• [PROBLEM]
Pictures excluded, retype the lines from the one containing "purple triangle: (112, 84)" through the last line of the data below, both included.

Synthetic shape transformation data

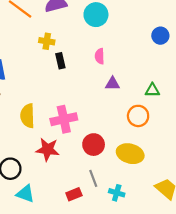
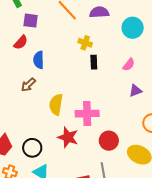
pink semicircle: (100, 56) -> (129, 65), turned -152
purple triangle: (112, 84) -> (135, 91), turned -32

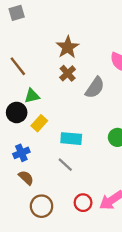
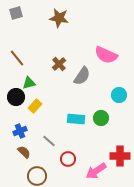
brown star: (68, 47) -> (59, 18), moved, turned -30
cyan rectangle: (71, 139) -> (76, 119), moved
gray line: (65, 165) -> (49, 141), moved
red circle: (83, 203) -> (68, 159), moved

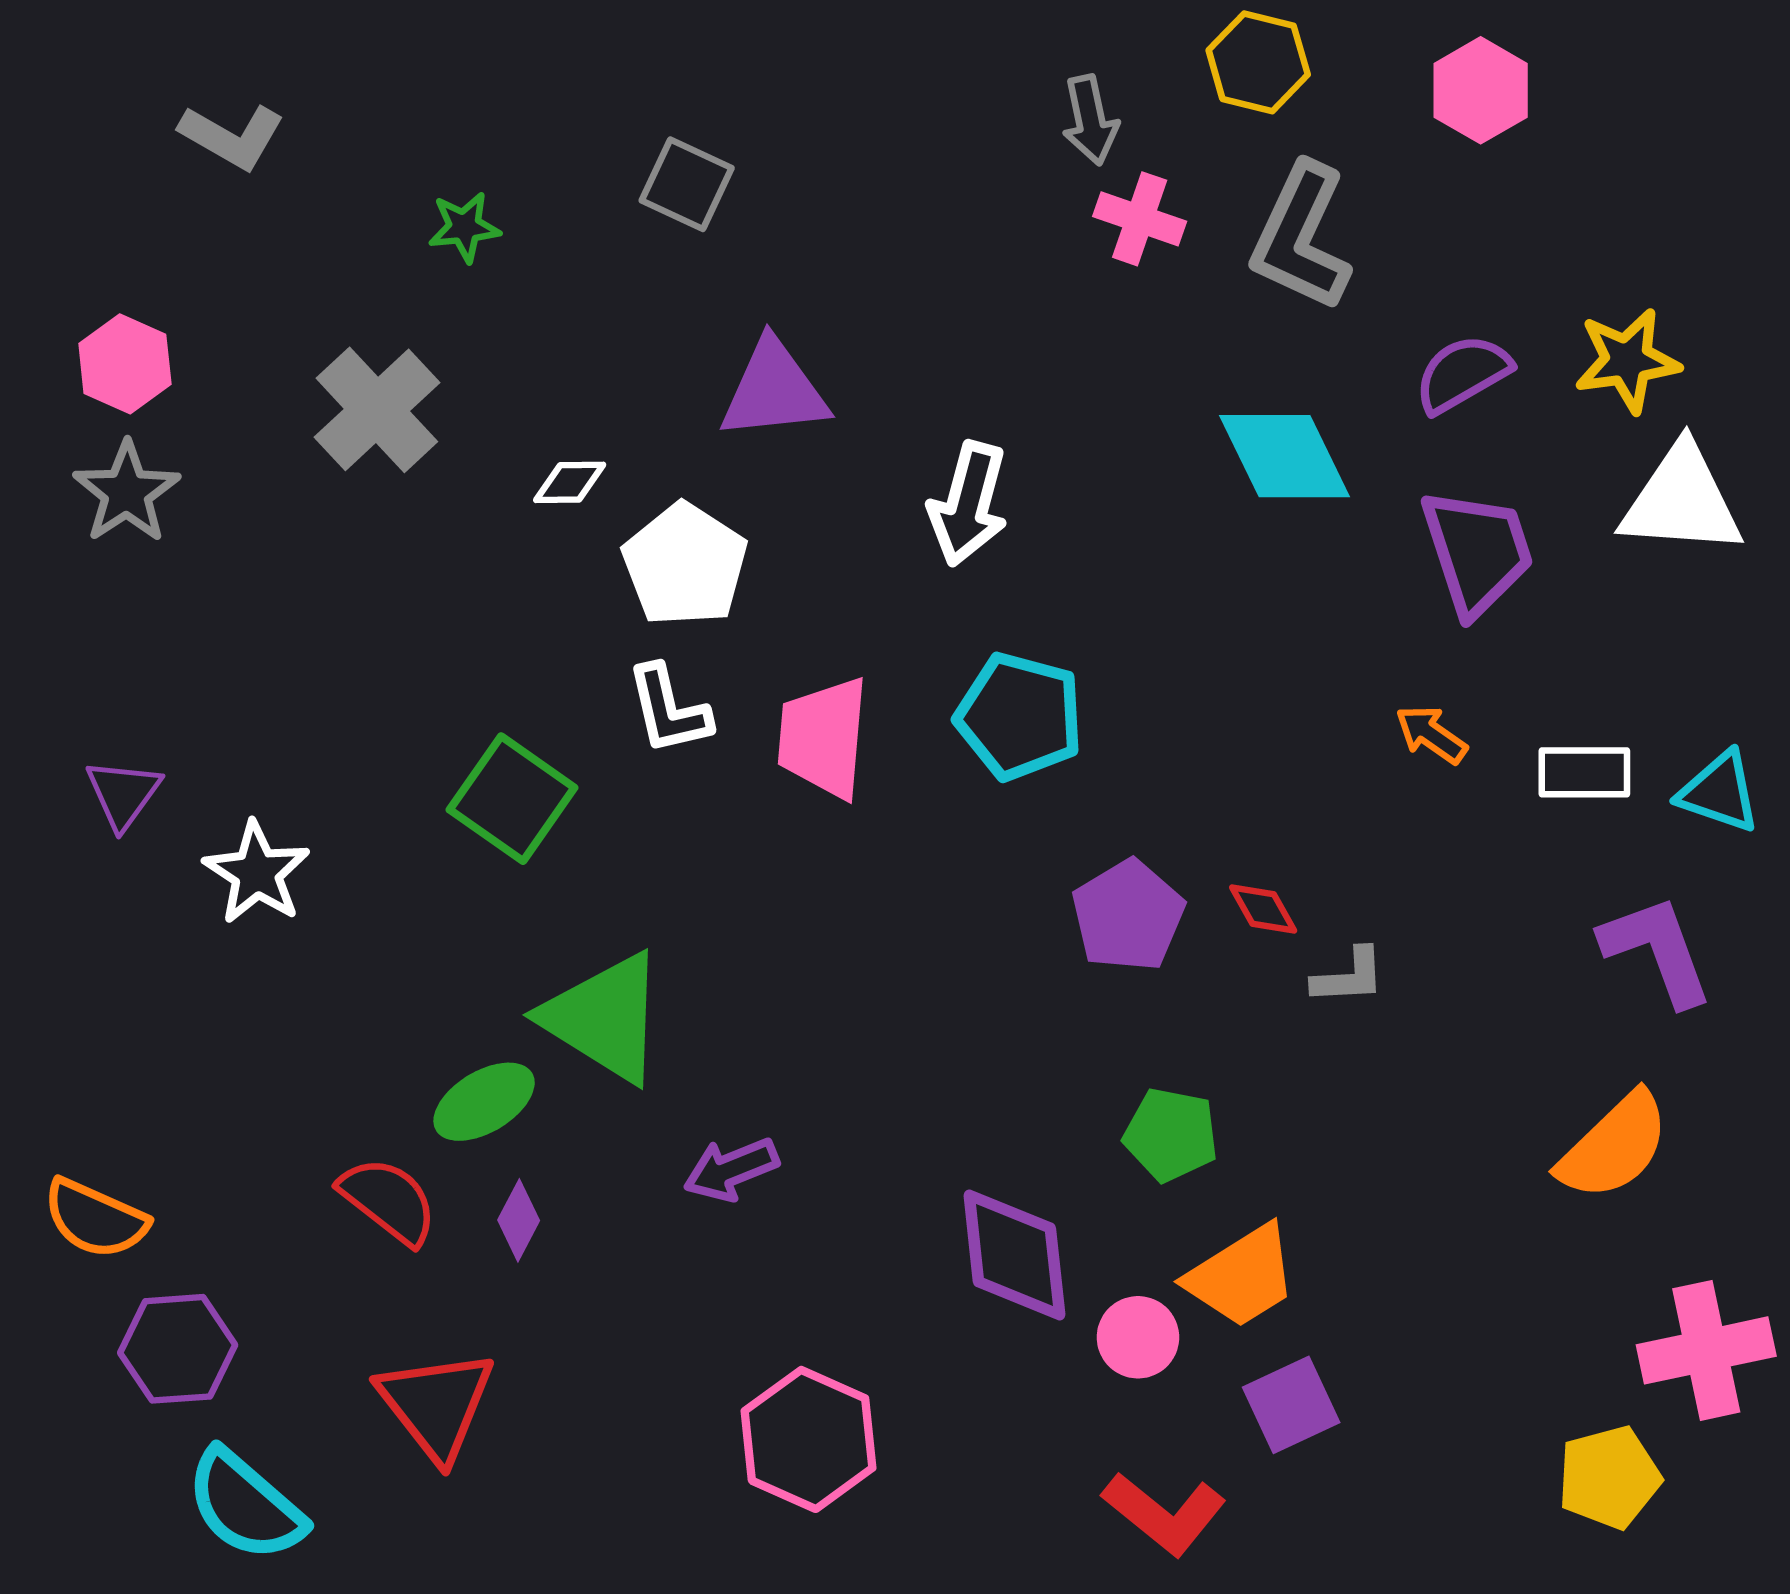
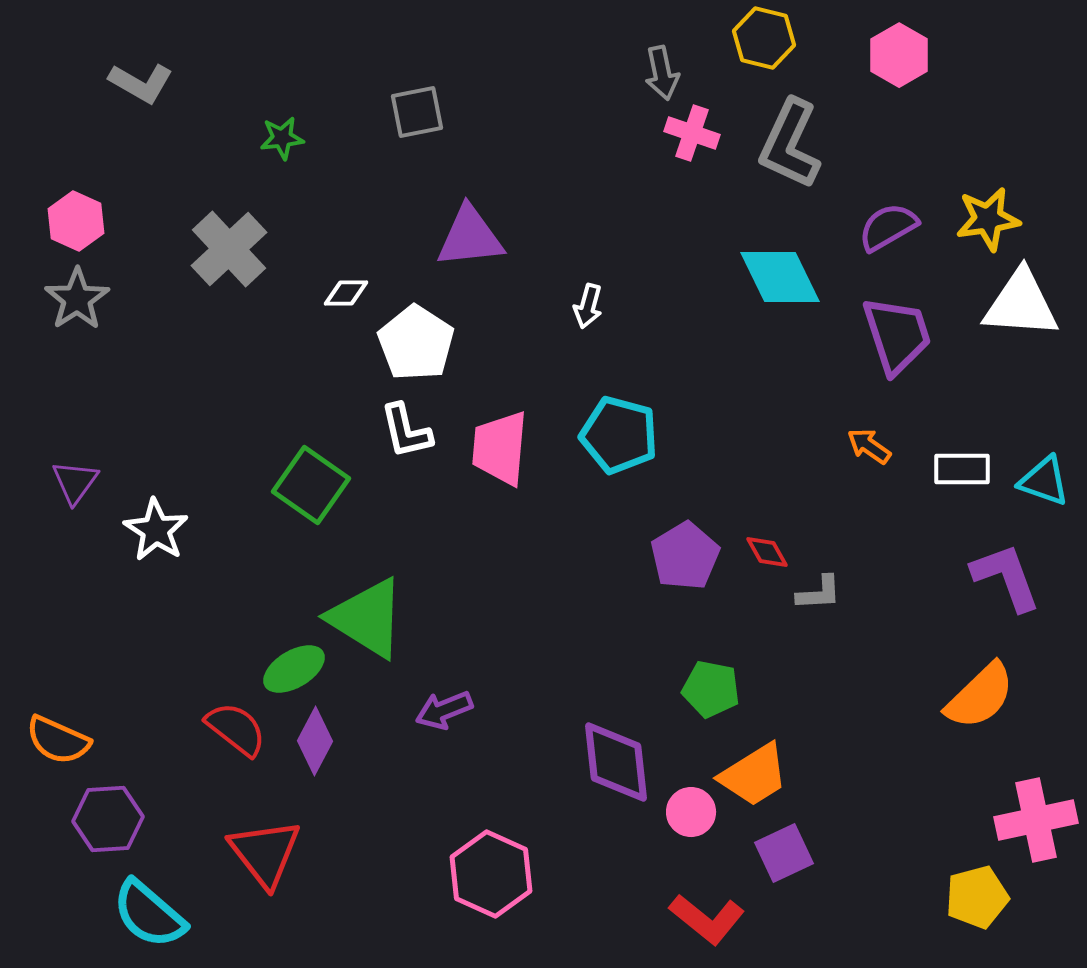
gray square: (687, 184) -> (417, 112), turned -36
white arrow: (968, 504) -> (588, 306), size x0.6
purple diamond: (519, 1220) -> (315, 741), size x1.4

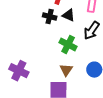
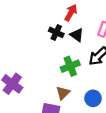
green cross: (68, 44) -> (70, 66), turned 30

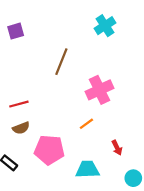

• [FINISHED TASK]
purple triangle: (112, 84) -> (135, 91), turned -32

brown star: (68, 47) -> (59, 18), moved, turned -30
cyan rectangle: (71, 139) -> (76, 119), moved
gray line: (65, 165) -> (49, 141), moved
red circle: (83, 203) -> (68, 159), moved

gray square: (687, 184) -> (417, 112), turned -36
white arrow: (968, 504) -> (588, 306), size x0.6
purple diamond: (519, 1220) -> (315, 741), size x1.4

green cross: (68, 44) -> (70, 66), turned 30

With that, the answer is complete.